··· Data records ···
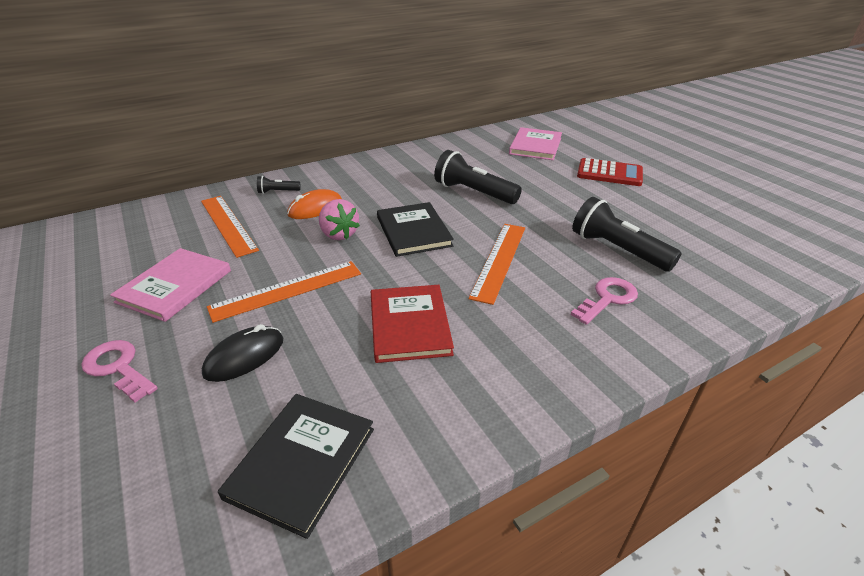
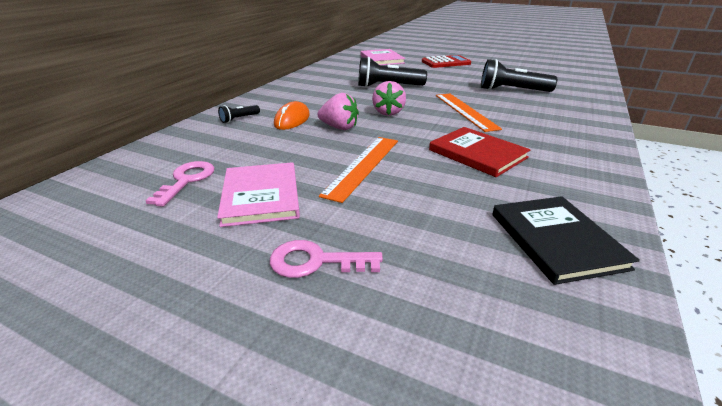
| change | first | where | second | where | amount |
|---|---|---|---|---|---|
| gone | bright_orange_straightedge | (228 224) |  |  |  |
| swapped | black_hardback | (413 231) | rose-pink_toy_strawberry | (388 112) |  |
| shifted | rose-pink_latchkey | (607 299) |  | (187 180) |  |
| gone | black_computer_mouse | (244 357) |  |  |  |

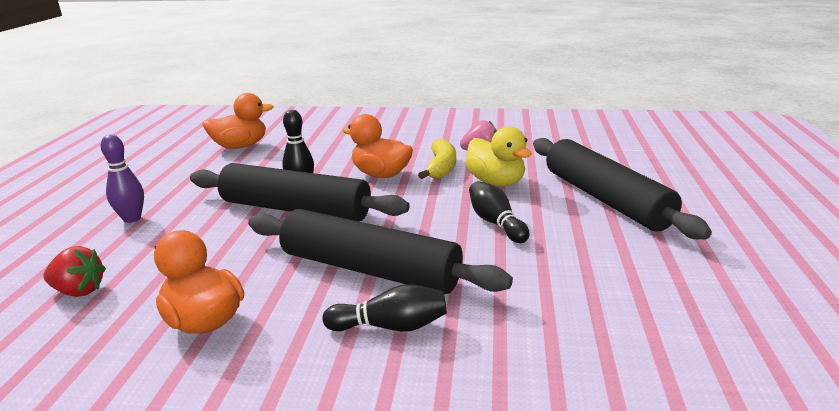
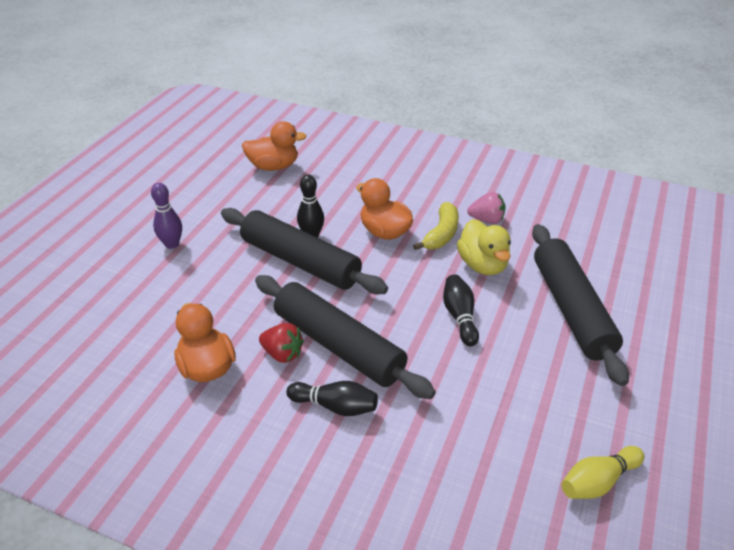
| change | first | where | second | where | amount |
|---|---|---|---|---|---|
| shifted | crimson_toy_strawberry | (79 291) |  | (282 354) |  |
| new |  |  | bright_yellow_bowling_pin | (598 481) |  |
···
→ **Task goal**
The response must restate exactly the lines from the one containing "gone | bright_orange_straightedge" through the end of the records above and must leave out all pictures.

→ **Answer section**
| gone | bright_orange_straightedge | (228 224) |  |  |  |
| swapped | black_hardback | (413 231) | rose-pink_toy_strawberry | (388 112) |  |
| shifted | rose-pink_latchkey | (607 299) |  | (187 180) |  |
| gone | black_computer_mouse | (244 357) |  |  |  |

| change | first | where | second | where | amount |
|---|---|---|---|---|---|
| shifted | crimson_toy_strawberry | (79 291) |  | (282 354) |  |
| new |  |  | bright_yellow_bowling_pin | (598 481) |  |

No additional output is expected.